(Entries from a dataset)
↓
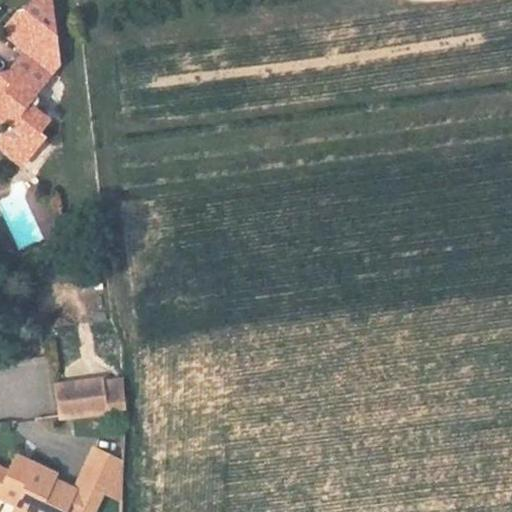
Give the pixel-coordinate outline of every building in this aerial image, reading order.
[(41,100),(59,78),(31,55),(13,77),(41,100)] [(0,122),(12,133),(0,146),(0,148),(15,161),(21,154),(33,152),(39,158),(51,143),(46,139),(53,128),(35,113),(30,114),(18,106),(17,91),(0,78),(0,122)] [(21,154),(15,161),(28,172),(39,158),(33,152),(21,154)] [(58,373),(62,405),(101,400),(97,368),(58,373)] [(8,442),(47,460),(50,452),(12,434),(8,442)] [(47,460),(8,442),(3,452),(0,450),(0,478),(13,484),(23,490),(18,499),(45,511),(67,511),(73,501),(95,511),(99,511),(112,486),(119,489),(123,453),(103,442),(80,486),(66,479),(43,467),(47,460)] [(43,467),(66,479),(70,470),(47,460),(43,467)] [(23,490),(13,484),(8,494),(18,499),(23,490)]
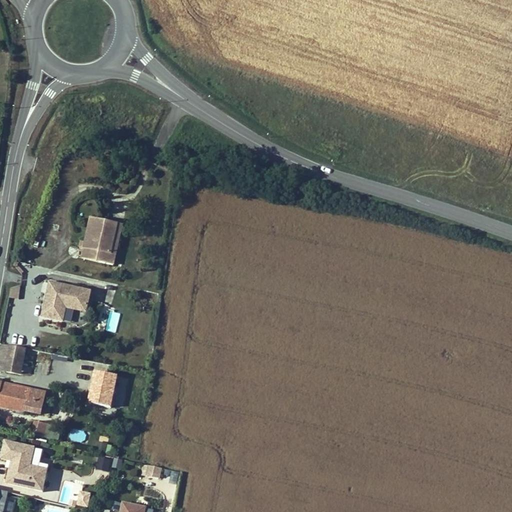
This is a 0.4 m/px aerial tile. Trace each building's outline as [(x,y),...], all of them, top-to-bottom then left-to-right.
[(116,227),(90,220),(80,261),(96,264),(98,255),(109,257),(116,227)] [(98,255),(96,264),(112,268),(121,228),(116,227),(109,257),(98,255)] [(48,282),(41,317),(63,321),(65,307),(66,307),(70,303),(73,308),(81,310),(86,307),(90,289),(48,282)] [(106,329),(116,331),(120,313),(110,310),(106,329)] [(0,358),(0,370),(20,375),(26,350),(3,345),(0,358)] [(24,364),(23,373),(32,374),(33,364),(24,364)] [(46,393),(0,382),(0,407),(20,412),(41,417),(46,393)] [(46,437),(48,423),(33,420),(30,435),(46,437)] [(97,441),(96,451),(104,452),(106,443),(97,441)] [(34,449),(4,442),(0,460),(11,462),(13,463),(12,471),(9,470),(6,484),(42,493),(46,476),(38,474),(39,469),(30,467),(34,449)] [(98,457),(97,470),(110,471),(111,459),(98,457)] [(113,458),(112,468),(121,470),(122,459),(113,458)] [(141,475),(161,478),(162,467),(142,464),(141,475)] [(162,481),(178,483),(179,472),(164,469),(162,481)] [(81,490),(77,506),(88,508),(92,493),(81,490)] [(146,511),(147,506),(121,501),(119,511),(146,511)]
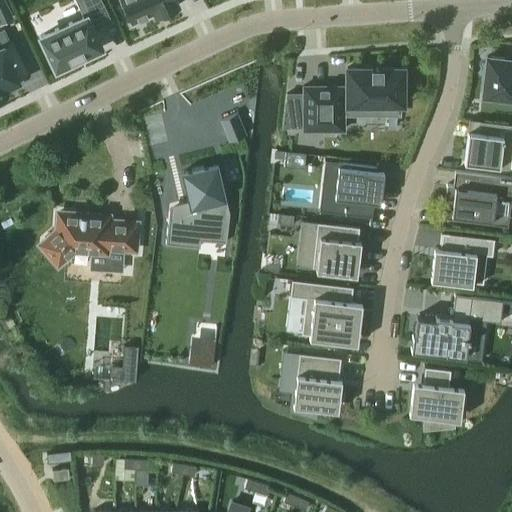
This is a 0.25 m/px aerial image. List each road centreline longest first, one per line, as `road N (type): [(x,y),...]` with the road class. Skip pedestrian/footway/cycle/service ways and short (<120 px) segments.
road 1 (unclassified): [(0,144),(253,27),(451,8)]
road 2 (residential): [(451,8),(450,86),(392,263),(375,406)]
↑
Aim of the task: Rewrite the lines above as a numbered list, omitting any blank lines and leaving out the pictures.

Exercise result:
1. Give the pixel-coordinate outline of every building in this aerial image, reading order.
2. [(41,100),(59,78),(31,55),(13,77),(41,100)] [(0,122),(12,133),(0,146),(0,148),(15,161),(21,154),(33,152),(39,158),(51,143),(46,139),(53,128),(35,113),(30,114),(18,106),(17,91),(0,78),(0,122)] [(21,154),(15,161),(28,172),(39,158),(33,152),(21,154)] [(58,373),(62,405),(101,400),(97,368),(58,373)] [(8,442),(47,460),(50,452),(12,434),(8,442)] [(47,460),(8,442),(3,452),(0,450),(0,478),(13,484),(23,490),(18,499),(45,511),(67,511),(73,501),(95,511),(99,511),(112,486),(119,489),(123,453),(103,442),(80,486),(66,479),(43,467),(47,460)] [(43,467),(66,479),(70,470),(47,460),(43,467)] [(23,490),(13,484),(8,494),(18,499),(23,490)]
3. This is a 0.4 m/px aerial tile. Trace each building's outline as [(x,y),...], all of them, top-to-bottom then left-to-right.
4. [(116,227),(90,220),(80,261),(96,264),(98,255),(109,257),(116,227)] [(98,255),(96,264),(112,268),(121,228),(116,227),(109,257),(98,255)] [(48,282),(41,317),(63,321),(65,307),(66,307),(70,303),(73,308),(81,310),(86,307),(90,289),(48,282)] [(106,329),(116,331),(120,313),(110,310),(106,329)] [(0,358),(0,370),(20,375),(26,350),(3,345),(0,358)] [(24,364),(23,373),(32,374),(33,364),(24,364)] [(46,393),(0,382),(0,407),(20,412),(41,417),(46,393)] [(46,437),(48,423),(33,420),(30,435),(46,437)] [(97,441),(96,451),(104,452),(106,443),(97,441)] [(34,449),(4,442),(0,460),(11,462),(13,463),(12,471),(9,470),(6,484),(42,493),(46,476),(38,474),(39,469),(30,467),(34,449)] [(98,457),(97,470),(110,471),(111,459),(98,457)] [(113,458),(112,468),(121,470),(122,459),(113,458)] [(141,475),(161,478),(162,467),(142,464),(141,475)] [(162,481),(178,483),(179,472),(164,469),(162,481)] [(81,490),(77,506),(88,508),(92,493),(81,490)] [(146,511),(147,506),(121,501),(119,511),(146,511)]
5. This is a 0.25 m/px aerial image. List each road centreline longest first, one per line, as `road N (type): [(x,y),...]` with the road class. Skip pedestrian/footway/cycle/service ways and short (<120 px) segments.
6. road 1 (unclassified): [(0,144),(253,27),(451,8)]
7. road 2 (residential): [(451,8),(450,86),(392,263),(375,406)]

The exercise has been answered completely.